--- Stored data ---
↓
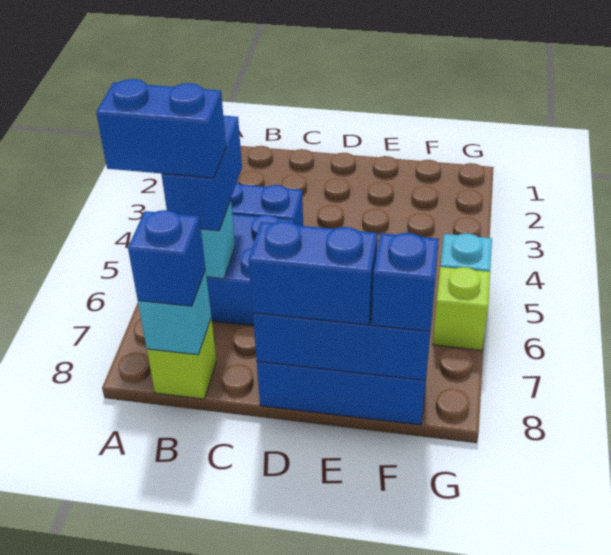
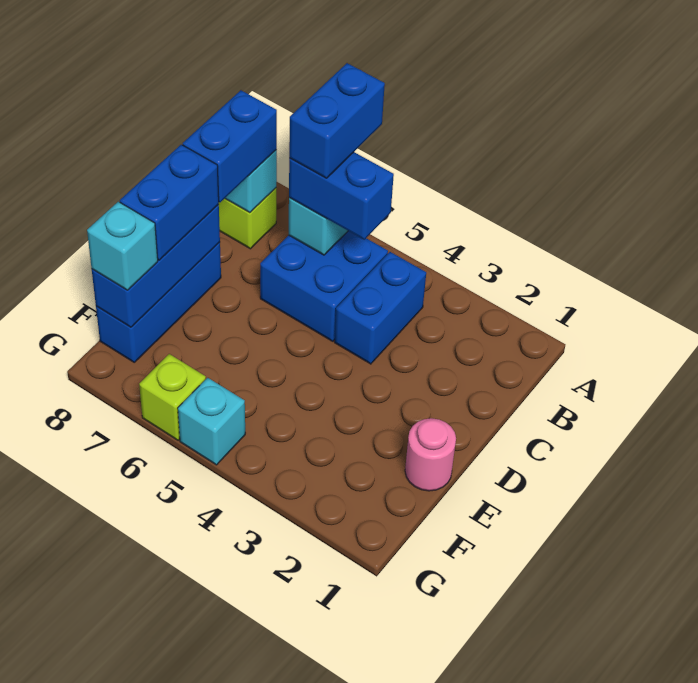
blue brick B8 level 3 -> blue brick B8:C8 level 3
none -> pink round brick E1 level 1
blue brick F8 level 3 -> cyan brick F8 level 3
↑
--- Instructions to follow ---
Scan the listing above for the word "blue" and show each line where it is found.

--- Solution to this exercise ---
blue brick B8 level 3 -> blue brick B8:C8 level 3
blue brick F8 level 3 -> cyan brick F8 level 3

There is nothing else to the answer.